■ What you are asked to do
Report how many lines in the records below hold "blanco", with no other output.

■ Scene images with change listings

──────

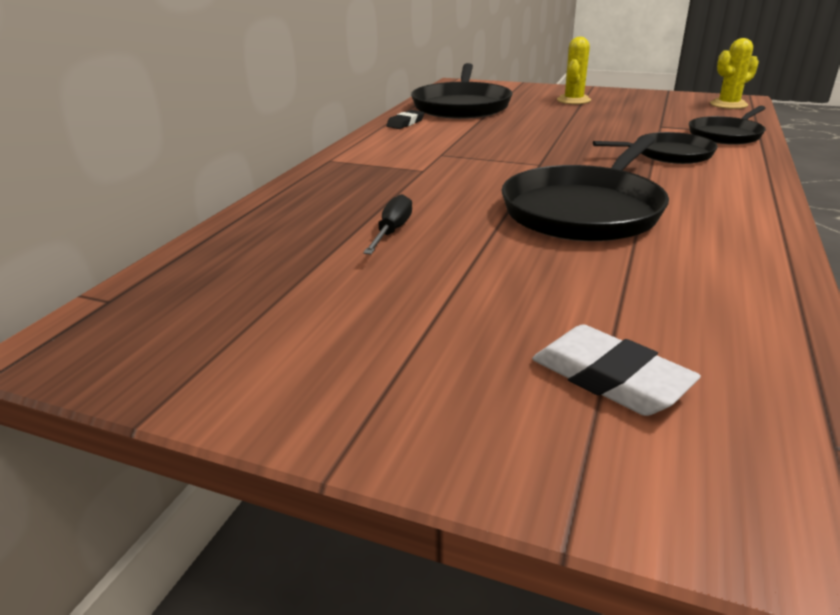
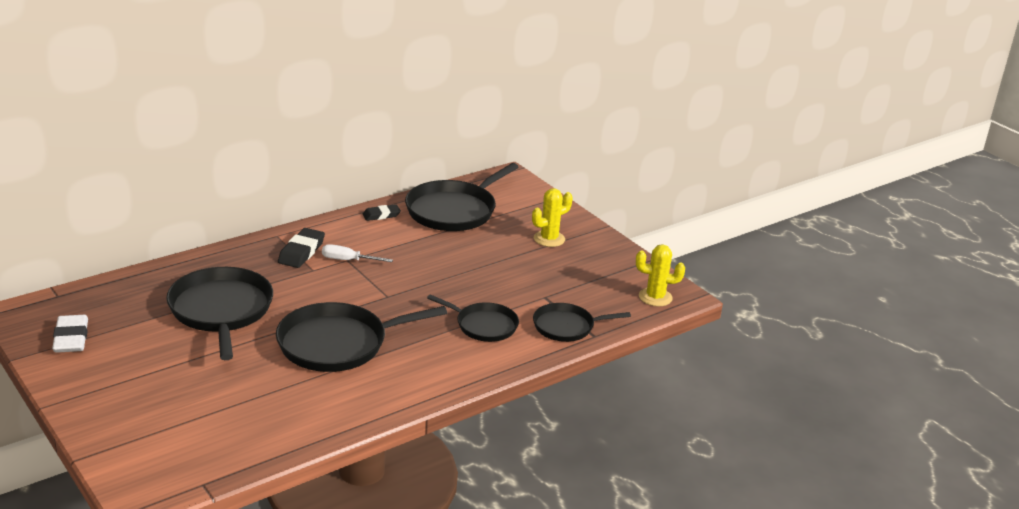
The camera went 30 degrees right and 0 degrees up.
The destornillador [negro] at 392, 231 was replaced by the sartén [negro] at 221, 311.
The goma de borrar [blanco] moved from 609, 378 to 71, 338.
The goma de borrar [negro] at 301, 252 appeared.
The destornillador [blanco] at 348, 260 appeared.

──────

■ Response for this exercise
2